• [Exercise directions]:
Collect every line in the records below that contains the word "padlock".

-- Data excerpts follows --

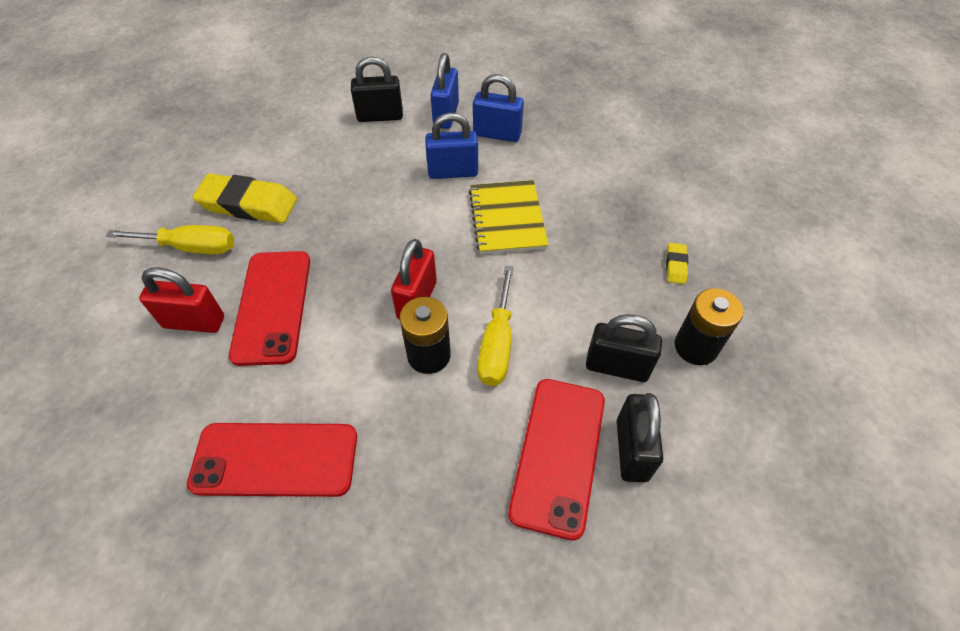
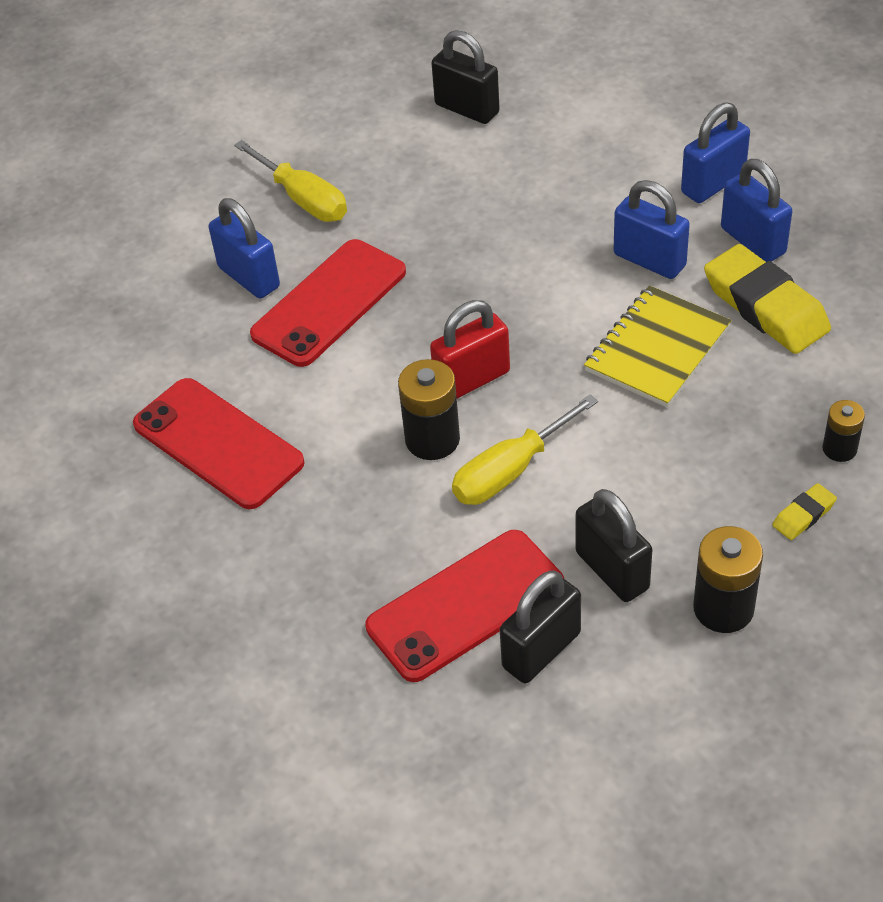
camera: 45 degrees right, 5 degrees down
red padlock [139,267,224,333] -> blue padlock [209,198,280,299]
yellow eraser [192,174,297,223] -> yellow eraser moved to [704,244,831,354]
black padlock [351,56,403,122] -> black padlock moved to [431,30,500,124]
none -> black battery [822,400,865,462]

-- Data excerpts concluded --

• [Answer]:
red padlock [139,267,224,333] -> blue padlock [209,198,280,299]
black padlock [351,56,403,122] -> black padlock moved to [431,30,500,124]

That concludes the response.